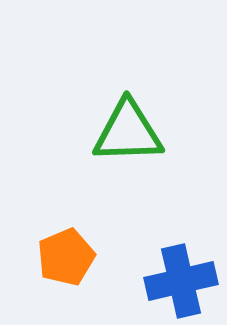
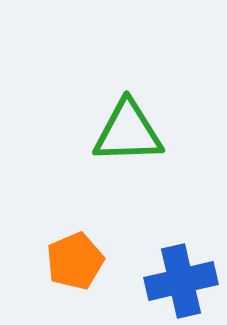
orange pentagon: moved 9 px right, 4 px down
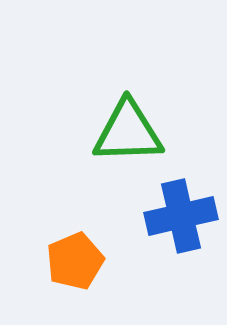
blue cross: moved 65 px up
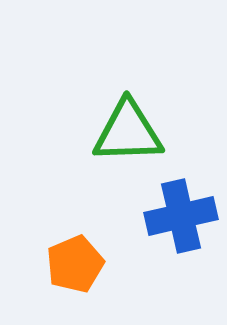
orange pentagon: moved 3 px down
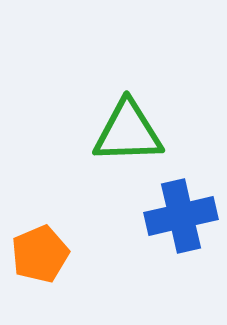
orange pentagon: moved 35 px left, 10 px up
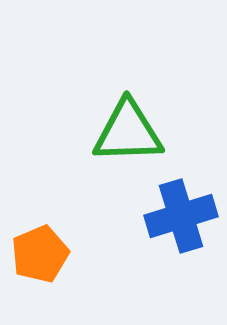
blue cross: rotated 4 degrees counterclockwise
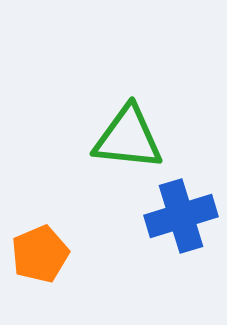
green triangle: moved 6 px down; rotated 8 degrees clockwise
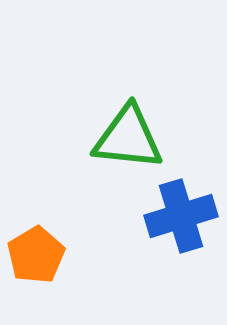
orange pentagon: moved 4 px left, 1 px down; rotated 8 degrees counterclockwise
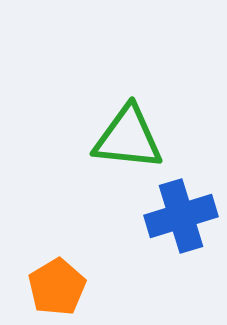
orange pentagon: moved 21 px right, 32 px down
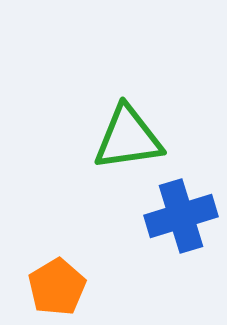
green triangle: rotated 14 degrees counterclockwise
+++++
Rewrite every line above, substituting "purple pentagon" for each occurrence of "orange pentagon" and leaving everything else unchanged. Omit the pictures from your version.

purple pentagon: moved 9 px right, 4 px down
blue cross: moved 65 px up
purple pentagon: moved 3 px down
purple pentagon: moved 35 px left, 10 px up
blue cross: rotated 4 degrees counterclockwise
green triangle: moved 6 px down; rotated 8 degrees clockwise
purple pentagon: moved 4 px left, 1 px down; rotated 8 degrees counterclockwise
purple pentagon: moved 21 px right, 32 px down
green triangle: rotated 14 degrees counterclockwise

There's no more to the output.